■ DATA FOR REVIEW:

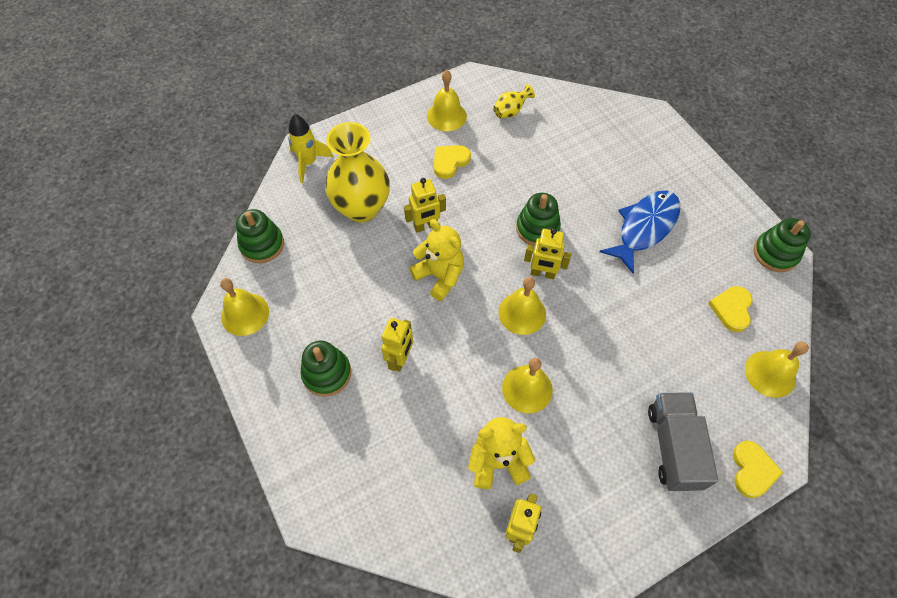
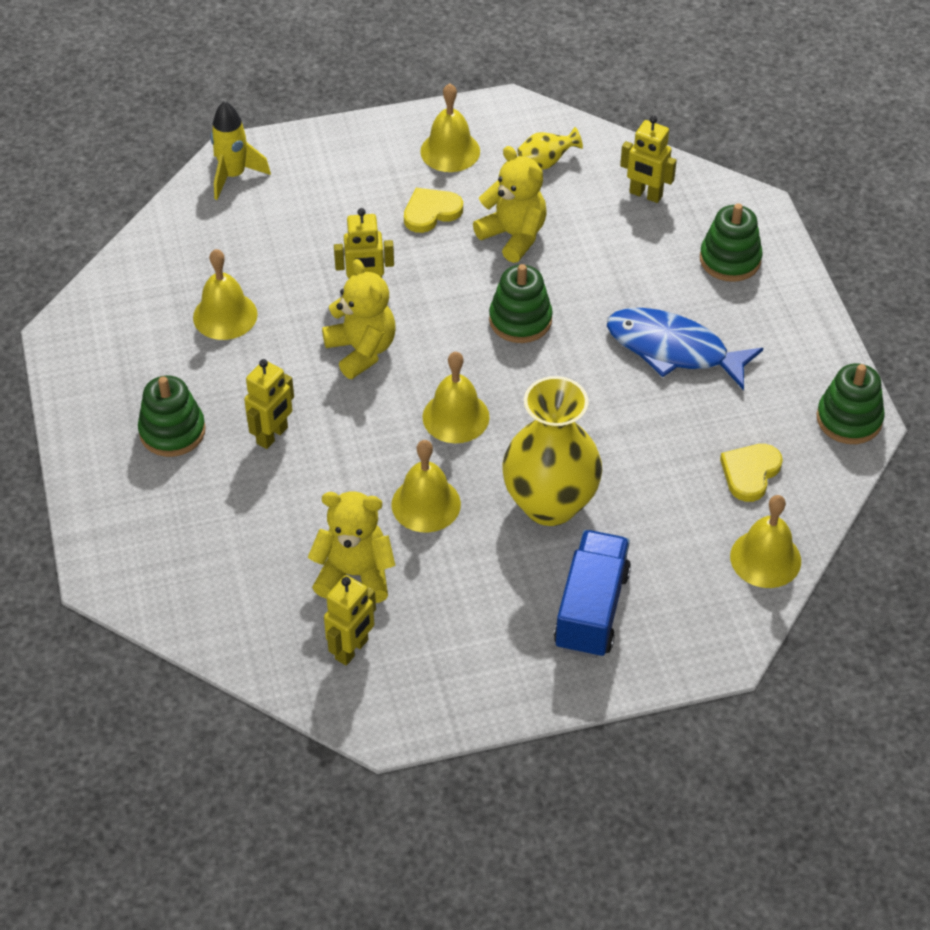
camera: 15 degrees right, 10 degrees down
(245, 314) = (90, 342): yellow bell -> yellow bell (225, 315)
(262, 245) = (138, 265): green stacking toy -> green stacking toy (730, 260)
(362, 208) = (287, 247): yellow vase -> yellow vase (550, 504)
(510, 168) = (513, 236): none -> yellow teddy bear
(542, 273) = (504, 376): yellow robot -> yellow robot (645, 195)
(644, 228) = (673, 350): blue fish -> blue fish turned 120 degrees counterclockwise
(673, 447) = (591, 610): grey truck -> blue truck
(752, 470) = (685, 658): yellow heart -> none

■ GOAL OF THE EXERCISE:
Reproduce the data above word for word and omit the images.

■ COMPLETED EXERCISE:
camera: 15 degrees right, 10 degrees down
(245, 314) = (90, 342): yellow bell -> yellow bell (225, 315)
(262, 245) = (138, 265): green stacking toy -> green stacking toy (730, 260)
(362, 208) = (287, 247): yellow vase -> yellow vase (550, 504)
(510, 168) = (513, 236): none -> yellow teddy bear
(542, 273) = (504, 376): yellow robot -> yellow robot (645, 195)
(644, 228) = (673, 350): blue fish -> blue fish turned 120 degrees counterclockwise
(673, 447) = (591, 610): grey truck -> blue truck
(752, 470) = (685, 658): yellow heart -> none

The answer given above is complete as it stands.